*** Data for this task ***

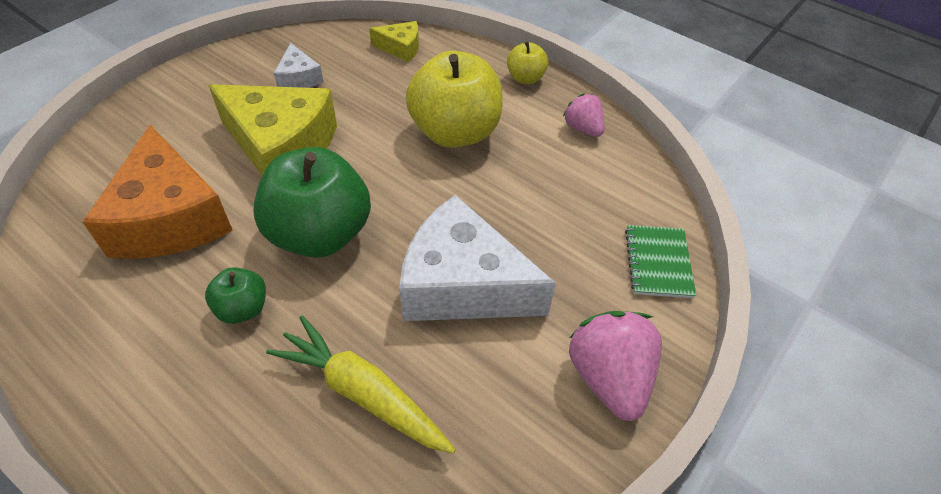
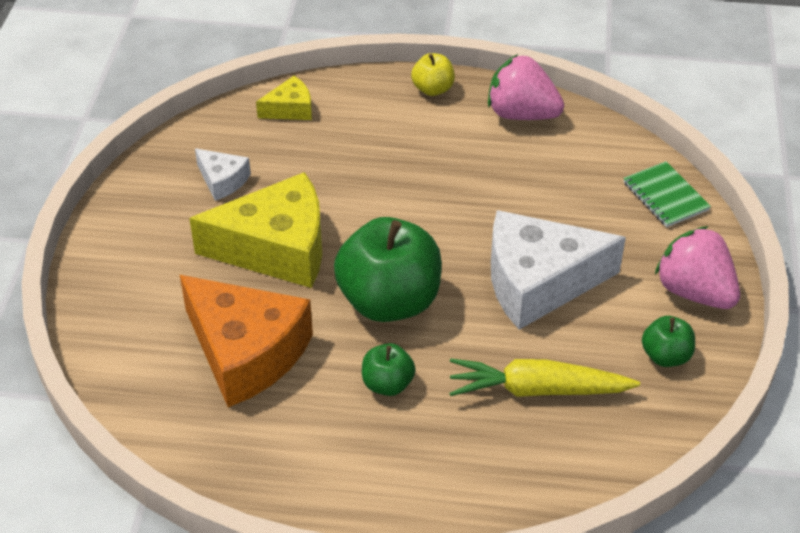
camera: 30 degrees left, 5 degrees down
(455, 132) = (418, 166): yellow apple -> none
(520, 432) = (665, 356): none -> green apple
(583, 128) = (521, 114): pink strawberry -> pink strawberry, size x1.69

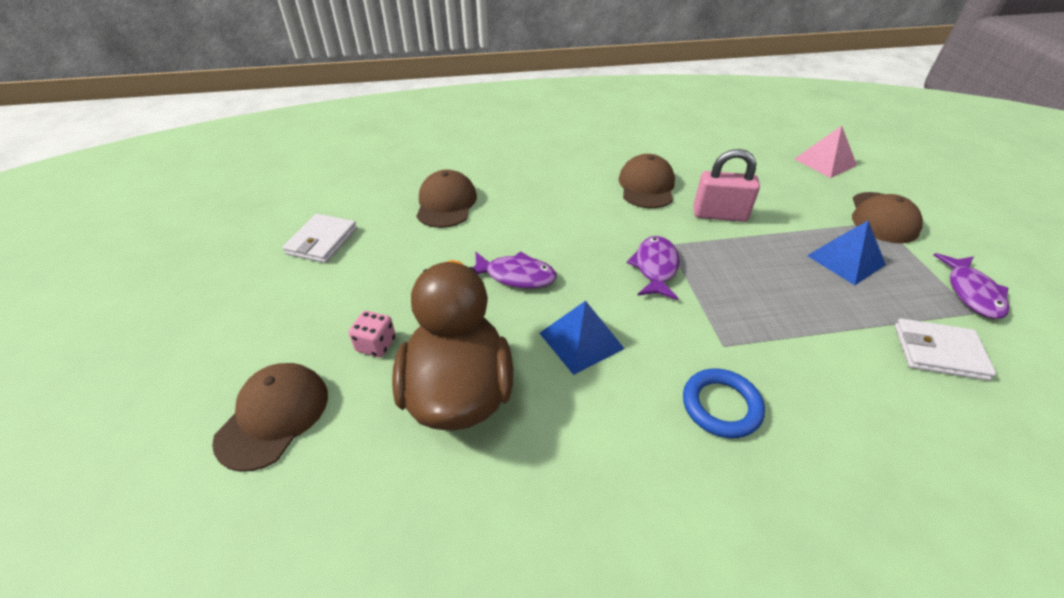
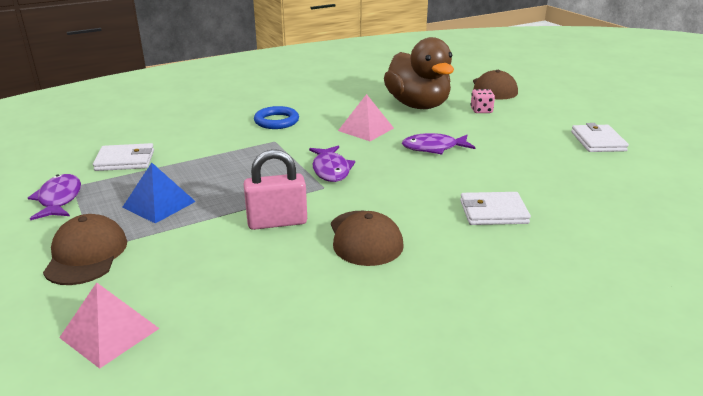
camera: 160 degrees right, 15 degrees down
(446, 203) = (548, 181): brown cap -> none
(527, 186) = (493, 212): none -> white wallet
(581, 340) = (366, 129): blue pyramid -> pink pyramid

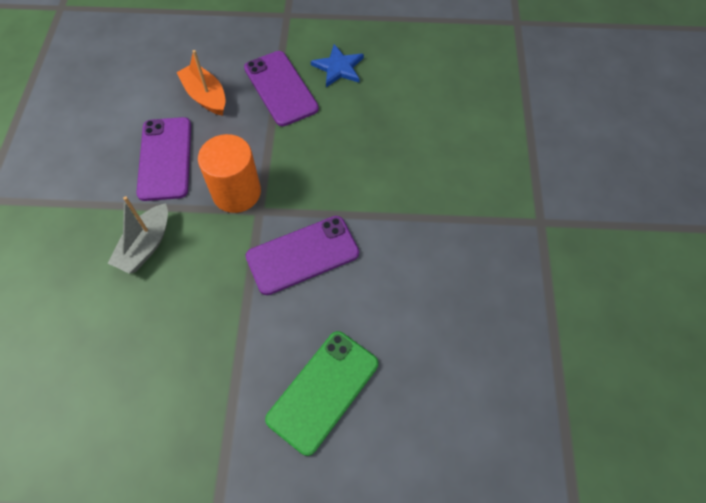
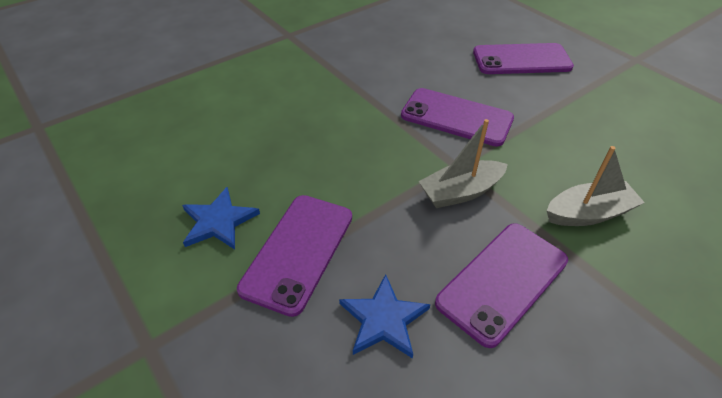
camera: 130 degrees left, 15 degrees down
(205, 96) = (383, 319): orange boat -> blue star
(236, 192) = (460, 192): orange cylinder -> grey boat
(323, 391) = (521, 60): green phone -> purple phone

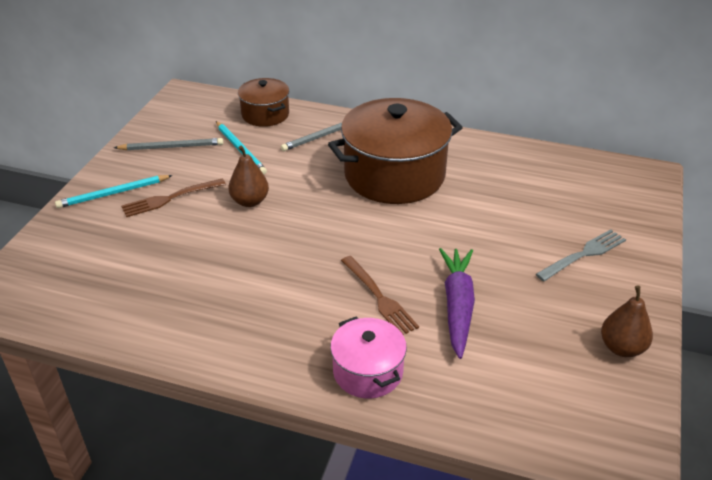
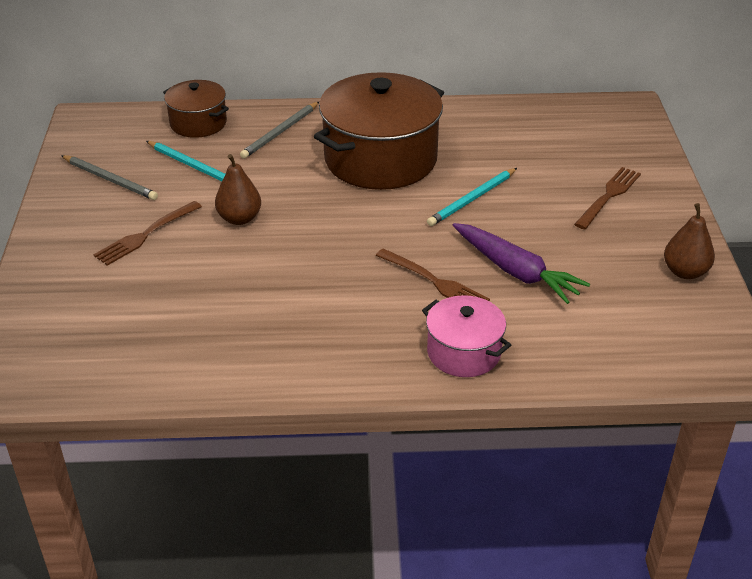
camera: 20 degrees left, 0 degrees up
(113, 193) = (73, 244): turquoise pencil -> turquoise pencil (472, 199)
(172, 147) = (110, 180): grey pencil -> grey pencil turned 60 degrees clockwise
(457, 306) = (515, 271): purple carrot -> purple carrot turned 150 degrees clockwise
(583, 254) = (608, 196): grey fork -> brown fork

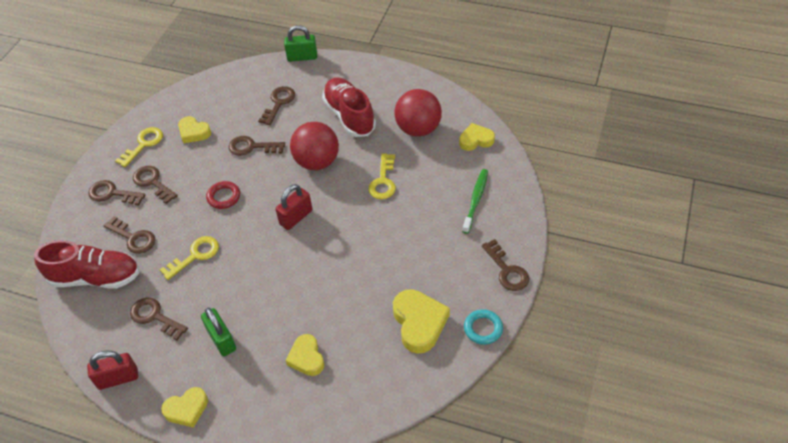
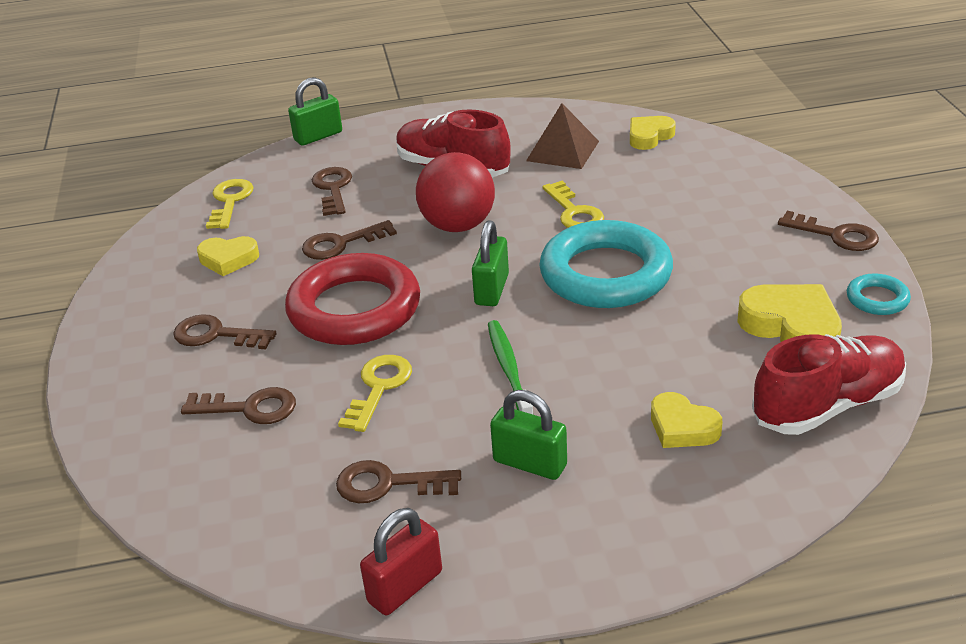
camera: 30 degrees left, 15 degrees down
(95, 277) = (229, 480): red shoe -> red shoe (827, 405)
(112, 194) = (156, 372): brown key -> none
(143, 144) = (154, 300): yellow key -> yellow key (230, 201)
(187, 409) = (566, 570): yellow heart -> none
(224, 197) = (354, 309): red ring -> red ring, size x2.28
(296, 217) = (492, 290): red padlock -> green padlock
(360, 235) = (605, 274): none -> turquoise ring
(418, 129) = (563, 151): red ball -> brown pyramid
(476, 200) = (716, 187): green toothbrush -> green toothbrush (508, 368)

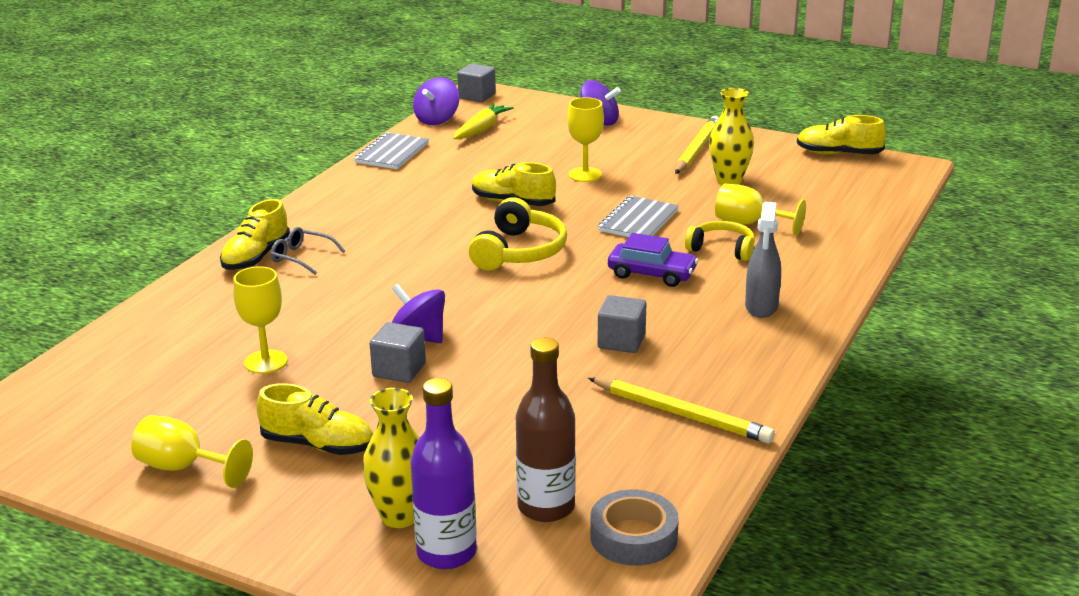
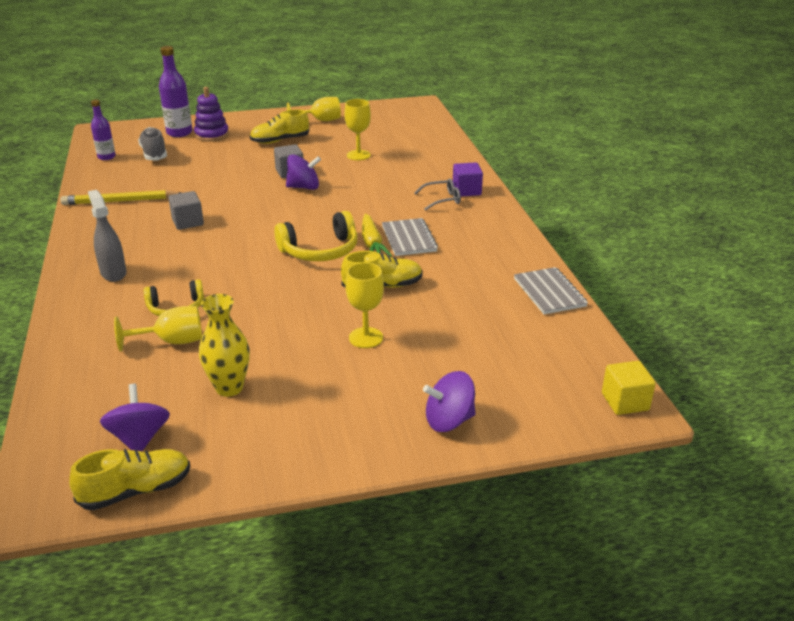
camera: 140 degrees right, 5 degrees up
(256, 257) = (466, 191): yellow shoe -> purple cube
(400, 516) = (212, 135): yellow vase -> purple stacking toy
(437, 120) = (592, 347): purple spinning top -> purple spinning top (139, 438)
(477, 96) = (625, 402): grey cube -> yellow cube
(481, 129) = (534, 353): yellow carrot -> yellow carrot (372, 243)
(519, 252) = (320, 250): yellow headphones -> yellow headphones turned 90 degrees counterclockwise
(546, 507) = (154, 154): brown bottle -> grey shoe
(633, 537) = (106, 157): grey tape -> purple bottle
(638, 221) = (266, 308): grey notebook -> grey notebook (409, 239)
(652, 274) = (211, 269): purple car -> none
(697, 149) = (301, 422): yellow pencil -> none

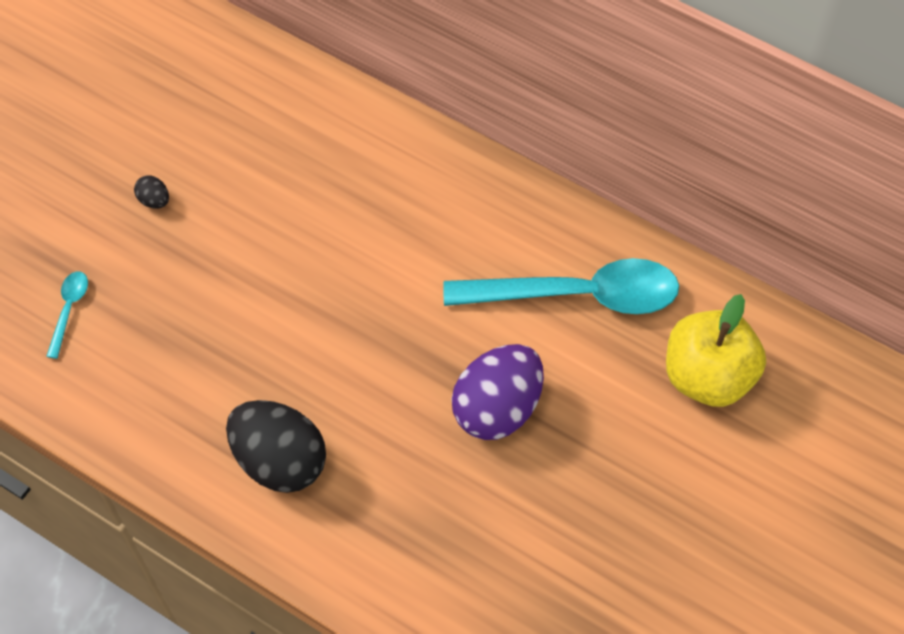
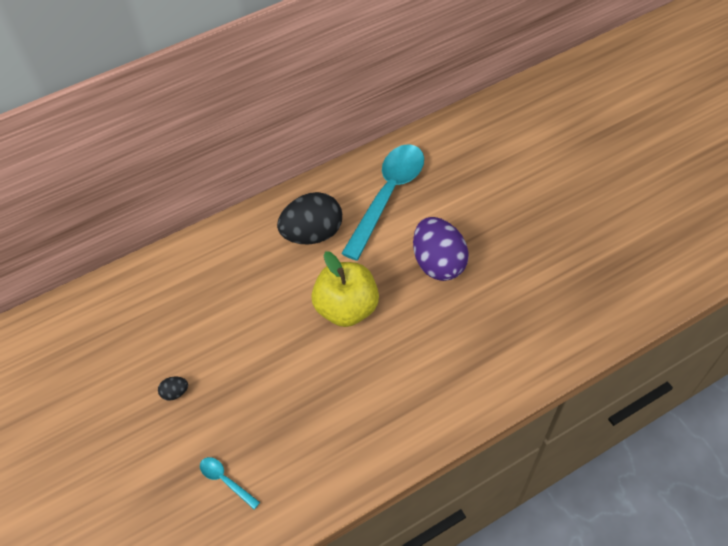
camera: 60 degrees left, 5 degrees down
(279, 461) = (412, 392): black egg -> black egg (312, 234)
(708, 376) = (471, 161): yellow apple -> yellow apple (346, 308)

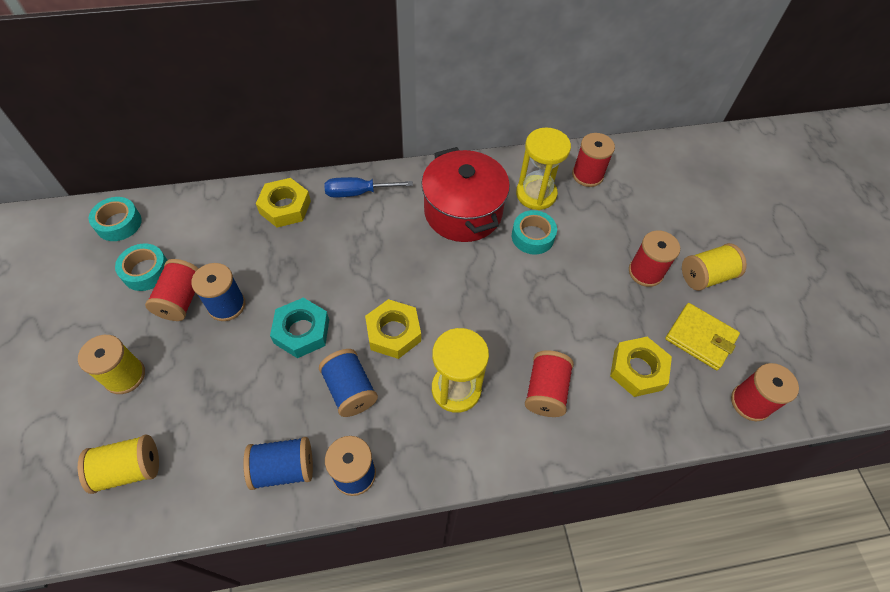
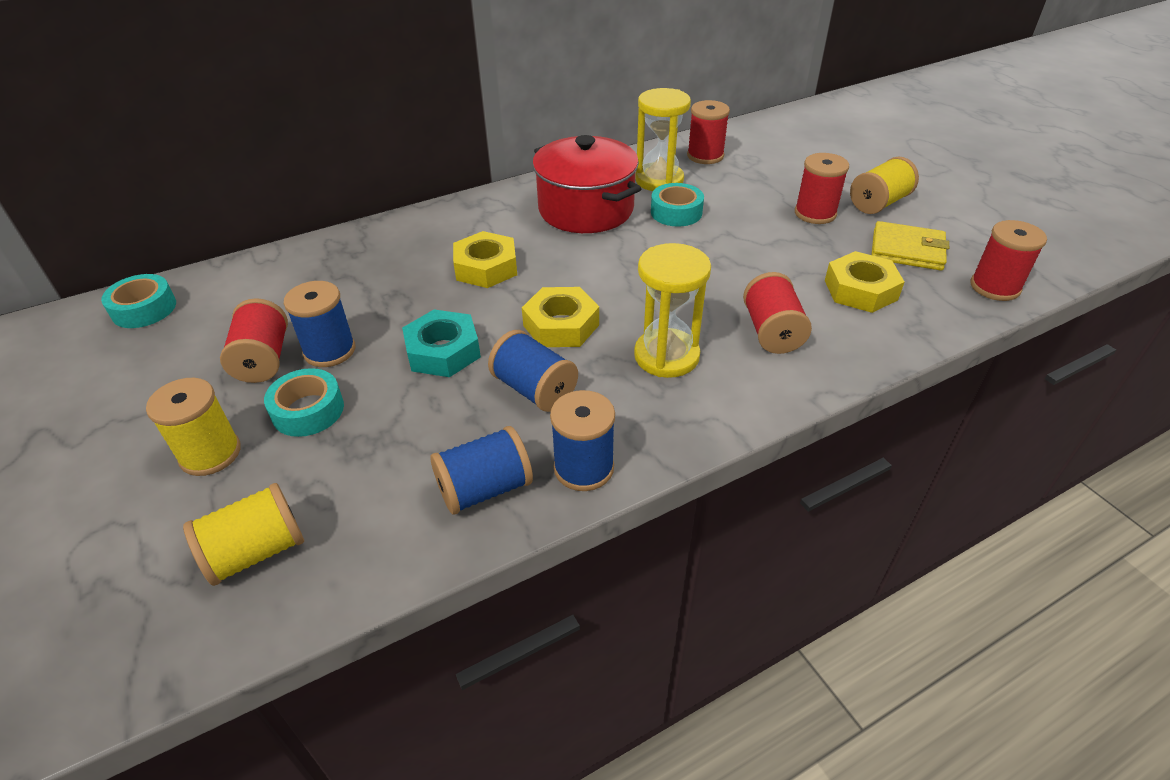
camera: 15 degrees left, 15 degrees down
(146, 271) = (201, 344): turquoise tape -> turquoise tape (308, 410)
(285, 207) = (367, 249): yellow nut -> yellow nut (486, 267)
(358, 193) = (453, 219): blue screwdriver -> none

***

Work instructions. Omit the pictures. Transcribe every record exactly.

Answer for the task.
camera: 30 degrees left, 5 degrees down
(455, 132) = (418, 166): yellow apple -> none
(520, 432) = (665, 356): none -> green apple
(583, 128) = (521, 114): pink strawberry -> pink strawberry, size x1.69

camera: 160 degrees right, 15 degrees down
(446, 203) = (548, 181): brown cap -> none
(527, 186) = (493, 212): none -> white wallet
(581, 340) = (366, 129): blue pyramid -> pink pyramid

camera: 130 degrees left, 15 degrees down
(205, 96) = (383, 319): orange boat -> blue star
(236, 192) = (460, 192): orange cylinder -> grey boat
(323, 391) = (521, 60): green phone -> purple phone

camera: 20 degrees left, 0 degrees up
(113, 193) = (73, 244): turquoise pencil -> turquoise pencil (472, 199)
(172, 147) = (110, 180): grey pencil -> grey pencil turned 60 degrees clockwise
(457, 306) = (515, 271): purple carrot -> purple carrot turned 150 degrees clockwise
(583, 254) = (608, 196): grey fork -> brown fork

camera: 30 degrees left, 15 degrees down
(95, 277) = (229, 480): red shoe -> red shoe (827, 405)
(112, 194) = (156, 372): brown key -> none
(143, 144) = (154, 300): yellow key -> yellow key (230, 201)
(187, 409) = (566, 570): yellow heart -> none
(224, 197) = (354, 309): red ring -> red ring, size x2.28
(296, 217) = (492, 290): red padlock -> green padlock
(360, 235) = (605, 274): none -> turquoise ring
(418, 129) = (563, 151): red ball -> brown pyramid
(476, 200) = (716, 187): green toothbrush -> green toothbrush (508, 368)

camera: 140 degrees right, 5 degrees up
(256, 257) = (466, 191): yellow shoe -> purple cube
(400, 516) = (212, 135): yellow vase -> purple stacking toy
(437, 120) = (592, 347): purple spinning top -> purple spinning top (139, 438)
(477, 96) = (625, 402): grey cube -> yellow cube
(481, 129) = (534, 353): yellow carrot -> yellow carrot (372, 243)
(519, 252) = (320, 250): yellow headphones -> yellow headphones turned 90 degrees counterclockwise
(546, 507) = (154, 154): brown bottle -> grey shoe
(633, 537) = (106, 157): grey tape -> purple bottle
(638, 221) = (266, 308): grey notebook -> grey notebook (409, 239)
(652, 274) = (211, 269): purple car -> none
(697, 149) = (301, 422): yellow pencil -> none

camera: 60 degrees left, 5 degrees down
(279, 461) = (412, 392): black egg -> black egg (312, 234)
(708, 376) = (471, 161): yellow apple -> yellow apple (346, 308)

camera: 15 degrees left, 15 degrees down
(146, 271) = (201, 344): turquoise tape -> turquoise tape (308, 410)
(285, 207) = (367, 249): yellow nut -> yellow nut (486, 267)
(358, 193) = (453, 219): blue screwdriver -> none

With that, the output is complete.